### WORK REQUIRED
Every line below that mentions the word "degrees" should be copied out.

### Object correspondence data
•••••

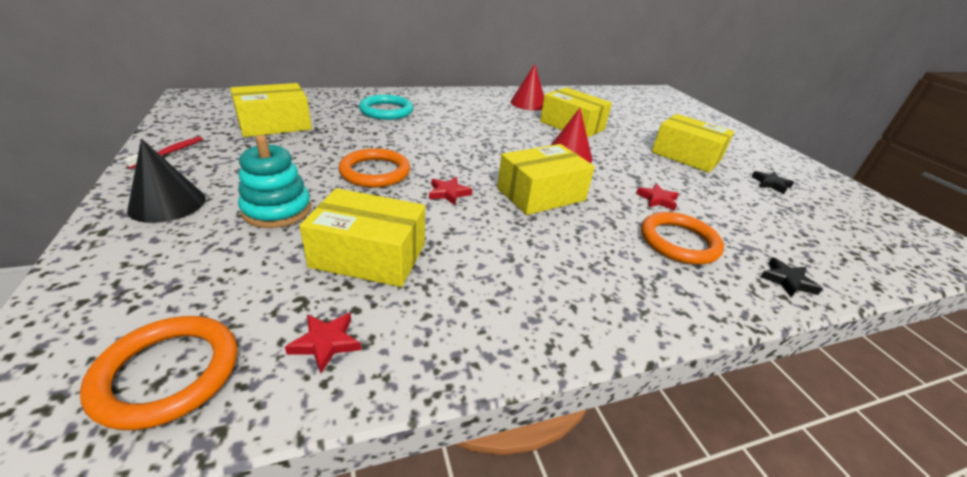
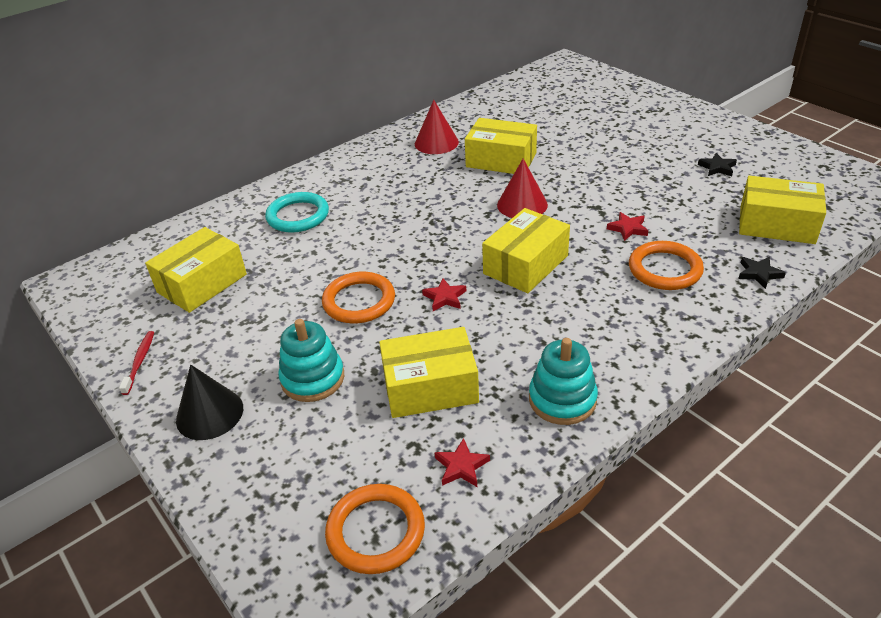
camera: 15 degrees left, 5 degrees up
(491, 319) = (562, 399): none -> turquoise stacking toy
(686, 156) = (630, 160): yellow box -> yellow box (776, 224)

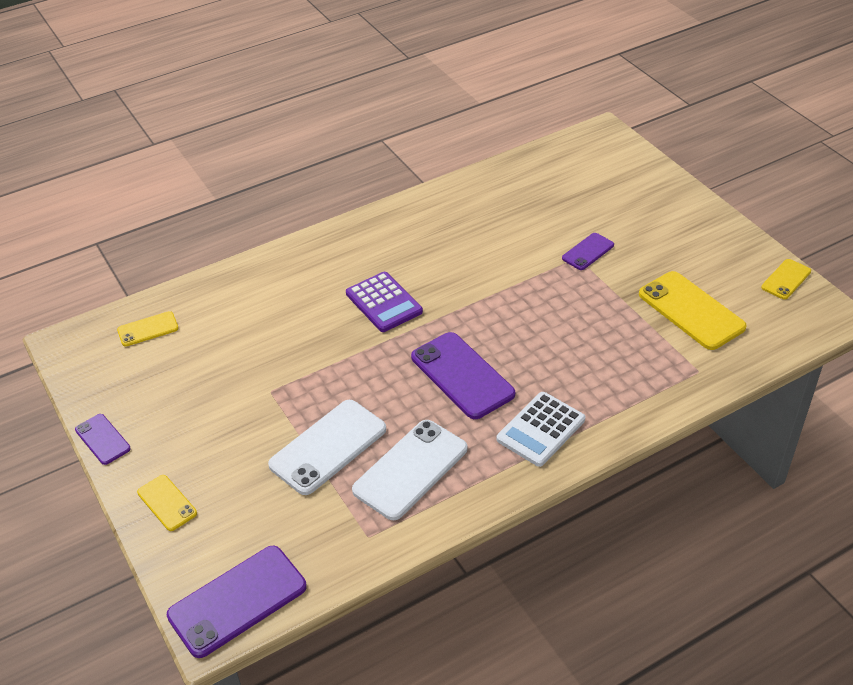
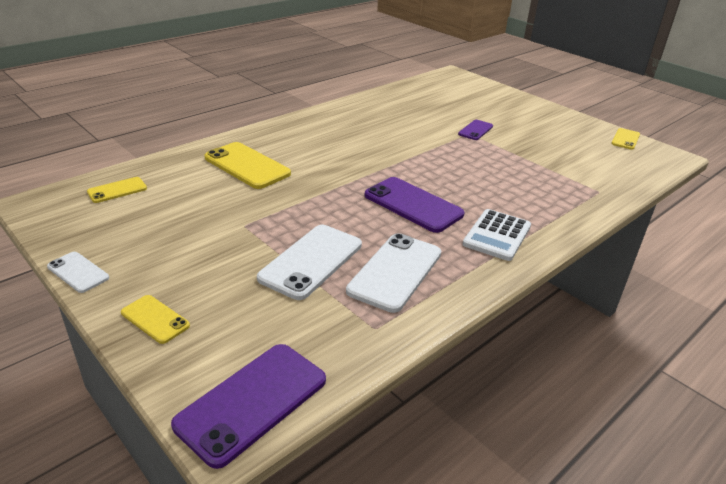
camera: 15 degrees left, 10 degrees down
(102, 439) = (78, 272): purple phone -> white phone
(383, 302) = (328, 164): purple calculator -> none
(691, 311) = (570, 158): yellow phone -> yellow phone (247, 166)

•••••

### YOUR RESPONSE
camera: 15 degrees left, 5 degrees up
camera: 15 degrees left, 10 degrees down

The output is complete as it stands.